Your task — How many lines in the data below contain the string "kern"? Reply with the number alone.

(Dataset records)
----------------

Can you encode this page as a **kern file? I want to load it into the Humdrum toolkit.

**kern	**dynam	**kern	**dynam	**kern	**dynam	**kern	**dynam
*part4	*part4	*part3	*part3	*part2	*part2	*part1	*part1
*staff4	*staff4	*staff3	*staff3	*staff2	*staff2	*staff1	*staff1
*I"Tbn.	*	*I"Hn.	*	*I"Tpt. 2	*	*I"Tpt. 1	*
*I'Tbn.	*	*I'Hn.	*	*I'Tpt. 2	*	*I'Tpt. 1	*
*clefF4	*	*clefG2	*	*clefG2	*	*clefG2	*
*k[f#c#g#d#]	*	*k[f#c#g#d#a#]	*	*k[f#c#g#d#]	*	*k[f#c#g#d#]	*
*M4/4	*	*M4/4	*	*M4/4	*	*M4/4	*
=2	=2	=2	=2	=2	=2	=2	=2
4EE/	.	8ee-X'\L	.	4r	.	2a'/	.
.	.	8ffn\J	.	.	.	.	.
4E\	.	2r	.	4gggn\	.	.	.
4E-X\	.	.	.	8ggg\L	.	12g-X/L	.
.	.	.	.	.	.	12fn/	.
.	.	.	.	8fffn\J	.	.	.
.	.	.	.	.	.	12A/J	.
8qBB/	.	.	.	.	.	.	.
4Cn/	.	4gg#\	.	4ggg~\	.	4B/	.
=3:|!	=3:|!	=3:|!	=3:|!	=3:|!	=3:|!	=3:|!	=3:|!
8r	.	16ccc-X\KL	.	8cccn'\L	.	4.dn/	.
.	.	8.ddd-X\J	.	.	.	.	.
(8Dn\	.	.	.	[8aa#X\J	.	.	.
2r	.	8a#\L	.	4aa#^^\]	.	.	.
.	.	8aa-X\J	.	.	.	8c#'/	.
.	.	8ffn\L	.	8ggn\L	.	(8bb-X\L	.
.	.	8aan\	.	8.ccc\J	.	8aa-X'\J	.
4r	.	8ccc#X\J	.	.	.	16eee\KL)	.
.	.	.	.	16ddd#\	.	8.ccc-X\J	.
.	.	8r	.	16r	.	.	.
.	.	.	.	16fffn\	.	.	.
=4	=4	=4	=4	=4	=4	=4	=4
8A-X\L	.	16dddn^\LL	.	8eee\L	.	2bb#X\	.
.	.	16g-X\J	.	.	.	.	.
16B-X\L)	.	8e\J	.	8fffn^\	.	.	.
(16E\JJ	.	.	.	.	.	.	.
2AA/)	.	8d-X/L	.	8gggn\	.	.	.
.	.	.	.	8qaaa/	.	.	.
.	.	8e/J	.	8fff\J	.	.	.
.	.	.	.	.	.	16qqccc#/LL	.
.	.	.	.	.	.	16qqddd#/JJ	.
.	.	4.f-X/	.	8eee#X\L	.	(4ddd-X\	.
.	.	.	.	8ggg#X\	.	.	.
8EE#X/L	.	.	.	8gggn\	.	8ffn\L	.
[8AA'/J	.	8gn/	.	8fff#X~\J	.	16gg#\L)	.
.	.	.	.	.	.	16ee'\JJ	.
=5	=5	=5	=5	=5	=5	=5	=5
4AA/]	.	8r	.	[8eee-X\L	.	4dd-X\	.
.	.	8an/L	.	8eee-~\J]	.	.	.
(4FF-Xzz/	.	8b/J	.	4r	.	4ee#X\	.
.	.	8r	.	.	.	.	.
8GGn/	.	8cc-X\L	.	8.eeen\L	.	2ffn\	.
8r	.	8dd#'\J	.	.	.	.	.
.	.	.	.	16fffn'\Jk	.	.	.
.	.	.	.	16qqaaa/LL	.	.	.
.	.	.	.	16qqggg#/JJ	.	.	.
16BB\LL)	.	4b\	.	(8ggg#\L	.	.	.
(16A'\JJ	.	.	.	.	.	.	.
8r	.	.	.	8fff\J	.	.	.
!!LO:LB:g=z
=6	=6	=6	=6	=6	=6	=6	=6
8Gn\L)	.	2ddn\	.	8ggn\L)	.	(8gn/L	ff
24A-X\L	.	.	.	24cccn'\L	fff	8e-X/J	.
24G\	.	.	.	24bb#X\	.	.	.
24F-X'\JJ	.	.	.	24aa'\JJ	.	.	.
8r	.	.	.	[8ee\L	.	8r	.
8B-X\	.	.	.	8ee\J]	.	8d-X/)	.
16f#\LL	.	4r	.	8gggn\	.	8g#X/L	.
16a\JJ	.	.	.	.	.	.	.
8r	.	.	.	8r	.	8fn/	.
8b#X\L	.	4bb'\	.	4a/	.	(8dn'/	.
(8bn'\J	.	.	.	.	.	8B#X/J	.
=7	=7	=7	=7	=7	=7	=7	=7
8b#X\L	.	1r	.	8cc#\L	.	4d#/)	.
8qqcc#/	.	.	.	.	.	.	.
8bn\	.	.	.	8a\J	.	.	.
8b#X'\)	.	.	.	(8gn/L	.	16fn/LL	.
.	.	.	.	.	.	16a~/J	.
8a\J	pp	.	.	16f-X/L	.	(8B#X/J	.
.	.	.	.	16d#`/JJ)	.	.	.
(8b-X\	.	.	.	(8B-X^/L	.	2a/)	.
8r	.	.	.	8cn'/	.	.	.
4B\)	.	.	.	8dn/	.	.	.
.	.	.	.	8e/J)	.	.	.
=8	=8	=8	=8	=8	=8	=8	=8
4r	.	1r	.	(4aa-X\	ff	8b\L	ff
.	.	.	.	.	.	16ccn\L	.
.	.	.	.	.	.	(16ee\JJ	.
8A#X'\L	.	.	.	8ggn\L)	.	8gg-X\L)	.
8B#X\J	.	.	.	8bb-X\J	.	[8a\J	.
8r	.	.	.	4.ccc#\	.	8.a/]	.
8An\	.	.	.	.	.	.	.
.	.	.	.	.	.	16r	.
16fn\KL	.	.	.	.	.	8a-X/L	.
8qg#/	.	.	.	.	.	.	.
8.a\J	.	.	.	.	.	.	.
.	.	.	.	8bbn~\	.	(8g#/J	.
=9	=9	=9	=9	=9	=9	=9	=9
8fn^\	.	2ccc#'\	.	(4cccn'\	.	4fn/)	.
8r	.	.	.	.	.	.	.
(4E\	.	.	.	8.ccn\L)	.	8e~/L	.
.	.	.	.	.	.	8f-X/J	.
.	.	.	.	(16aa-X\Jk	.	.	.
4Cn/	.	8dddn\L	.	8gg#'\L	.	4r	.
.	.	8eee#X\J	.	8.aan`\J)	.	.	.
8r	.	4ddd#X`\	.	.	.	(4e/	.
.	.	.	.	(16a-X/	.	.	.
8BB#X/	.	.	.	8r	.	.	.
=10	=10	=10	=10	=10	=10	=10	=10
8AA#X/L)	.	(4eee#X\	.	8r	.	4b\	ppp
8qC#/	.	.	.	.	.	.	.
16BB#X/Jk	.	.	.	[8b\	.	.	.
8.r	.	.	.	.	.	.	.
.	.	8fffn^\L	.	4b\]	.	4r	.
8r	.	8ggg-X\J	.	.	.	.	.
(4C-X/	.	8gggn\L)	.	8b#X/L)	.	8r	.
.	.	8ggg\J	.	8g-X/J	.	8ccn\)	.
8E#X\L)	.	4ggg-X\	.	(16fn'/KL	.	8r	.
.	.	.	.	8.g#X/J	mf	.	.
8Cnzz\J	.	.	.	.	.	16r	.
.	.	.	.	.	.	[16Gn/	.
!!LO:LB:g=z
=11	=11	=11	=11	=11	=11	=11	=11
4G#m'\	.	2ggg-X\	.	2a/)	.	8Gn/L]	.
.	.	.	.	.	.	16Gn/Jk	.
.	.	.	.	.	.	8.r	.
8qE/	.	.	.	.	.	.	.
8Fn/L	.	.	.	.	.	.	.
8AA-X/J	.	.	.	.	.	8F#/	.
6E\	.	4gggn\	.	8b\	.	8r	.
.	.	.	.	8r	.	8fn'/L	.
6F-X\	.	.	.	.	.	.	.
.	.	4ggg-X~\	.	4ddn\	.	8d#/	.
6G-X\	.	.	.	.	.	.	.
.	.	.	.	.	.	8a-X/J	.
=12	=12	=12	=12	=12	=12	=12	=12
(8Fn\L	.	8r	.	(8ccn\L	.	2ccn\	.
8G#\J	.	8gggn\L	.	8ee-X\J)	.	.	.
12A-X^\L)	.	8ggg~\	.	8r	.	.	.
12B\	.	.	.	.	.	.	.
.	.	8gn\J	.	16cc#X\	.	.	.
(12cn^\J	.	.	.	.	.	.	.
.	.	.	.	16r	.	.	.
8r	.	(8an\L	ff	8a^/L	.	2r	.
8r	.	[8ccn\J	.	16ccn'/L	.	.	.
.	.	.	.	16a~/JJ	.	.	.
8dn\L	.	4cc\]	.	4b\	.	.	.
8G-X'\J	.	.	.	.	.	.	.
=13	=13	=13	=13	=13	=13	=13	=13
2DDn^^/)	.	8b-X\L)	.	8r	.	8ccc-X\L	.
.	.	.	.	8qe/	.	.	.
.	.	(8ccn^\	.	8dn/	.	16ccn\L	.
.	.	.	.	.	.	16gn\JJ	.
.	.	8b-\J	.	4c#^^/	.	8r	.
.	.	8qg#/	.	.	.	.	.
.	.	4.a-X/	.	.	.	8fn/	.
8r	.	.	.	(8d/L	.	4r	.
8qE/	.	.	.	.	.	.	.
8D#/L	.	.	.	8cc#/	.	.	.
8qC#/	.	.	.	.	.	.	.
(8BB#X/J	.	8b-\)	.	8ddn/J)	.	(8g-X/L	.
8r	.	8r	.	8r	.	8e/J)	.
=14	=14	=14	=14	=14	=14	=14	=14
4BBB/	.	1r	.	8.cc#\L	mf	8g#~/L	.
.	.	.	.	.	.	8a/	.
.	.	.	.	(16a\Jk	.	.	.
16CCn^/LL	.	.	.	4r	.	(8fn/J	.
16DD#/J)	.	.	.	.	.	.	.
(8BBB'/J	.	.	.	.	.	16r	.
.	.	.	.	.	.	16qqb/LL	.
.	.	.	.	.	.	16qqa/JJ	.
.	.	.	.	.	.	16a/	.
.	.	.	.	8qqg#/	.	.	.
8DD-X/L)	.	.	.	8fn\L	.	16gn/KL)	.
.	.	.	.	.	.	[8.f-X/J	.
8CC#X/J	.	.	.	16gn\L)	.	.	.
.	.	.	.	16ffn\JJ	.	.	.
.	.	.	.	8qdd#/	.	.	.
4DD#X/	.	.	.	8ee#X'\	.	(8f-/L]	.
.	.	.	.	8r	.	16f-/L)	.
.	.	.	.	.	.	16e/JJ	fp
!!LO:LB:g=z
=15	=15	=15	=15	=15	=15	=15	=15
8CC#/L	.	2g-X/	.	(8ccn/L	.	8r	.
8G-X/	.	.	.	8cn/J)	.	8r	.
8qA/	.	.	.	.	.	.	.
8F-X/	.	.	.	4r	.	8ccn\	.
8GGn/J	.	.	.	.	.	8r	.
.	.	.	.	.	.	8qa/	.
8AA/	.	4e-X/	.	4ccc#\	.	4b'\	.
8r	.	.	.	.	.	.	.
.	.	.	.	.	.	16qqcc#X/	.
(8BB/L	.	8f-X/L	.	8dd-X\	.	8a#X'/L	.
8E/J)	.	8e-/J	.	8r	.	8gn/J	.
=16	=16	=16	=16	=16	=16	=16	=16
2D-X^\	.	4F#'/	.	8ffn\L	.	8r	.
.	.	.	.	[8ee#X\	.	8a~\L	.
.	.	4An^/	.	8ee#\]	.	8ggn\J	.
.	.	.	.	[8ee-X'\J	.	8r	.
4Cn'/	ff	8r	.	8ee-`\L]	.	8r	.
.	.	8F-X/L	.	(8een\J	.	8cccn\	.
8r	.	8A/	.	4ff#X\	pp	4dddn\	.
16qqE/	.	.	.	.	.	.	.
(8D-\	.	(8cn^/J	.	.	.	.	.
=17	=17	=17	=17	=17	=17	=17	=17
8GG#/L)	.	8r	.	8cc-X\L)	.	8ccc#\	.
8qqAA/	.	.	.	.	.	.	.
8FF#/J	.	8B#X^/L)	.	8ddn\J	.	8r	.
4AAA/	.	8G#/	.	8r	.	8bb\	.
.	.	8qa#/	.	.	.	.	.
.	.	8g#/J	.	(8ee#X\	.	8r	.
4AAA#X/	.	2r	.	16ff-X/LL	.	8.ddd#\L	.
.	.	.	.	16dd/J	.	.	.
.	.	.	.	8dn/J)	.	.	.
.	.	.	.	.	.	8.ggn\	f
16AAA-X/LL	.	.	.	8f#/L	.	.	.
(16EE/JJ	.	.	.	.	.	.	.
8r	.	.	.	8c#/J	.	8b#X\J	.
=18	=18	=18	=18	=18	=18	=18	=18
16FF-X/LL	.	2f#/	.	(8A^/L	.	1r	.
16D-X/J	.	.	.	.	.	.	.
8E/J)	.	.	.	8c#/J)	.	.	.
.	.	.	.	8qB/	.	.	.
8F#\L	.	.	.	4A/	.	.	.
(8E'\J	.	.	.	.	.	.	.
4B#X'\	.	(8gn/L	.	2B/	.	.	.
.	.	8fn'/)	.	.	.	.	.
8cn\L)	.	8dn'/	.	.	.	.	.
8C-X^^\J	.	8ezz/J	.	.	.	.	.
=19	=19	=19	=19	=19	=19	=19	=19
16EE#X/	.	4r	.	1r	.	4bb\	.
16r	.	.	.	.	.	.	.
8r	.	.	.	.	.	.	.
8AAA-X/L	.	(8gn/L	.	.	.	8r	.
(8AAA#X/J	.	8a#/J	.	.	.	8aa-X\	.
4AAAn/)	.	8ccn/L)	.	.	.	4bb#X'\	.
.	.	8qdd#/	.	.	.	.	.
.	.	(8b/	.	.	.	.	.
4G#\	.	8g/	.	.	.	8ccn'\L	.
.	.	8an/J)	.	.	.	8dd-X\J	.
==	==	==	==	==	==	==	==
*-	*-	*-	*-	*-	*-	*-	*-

----------------

Task answer — 2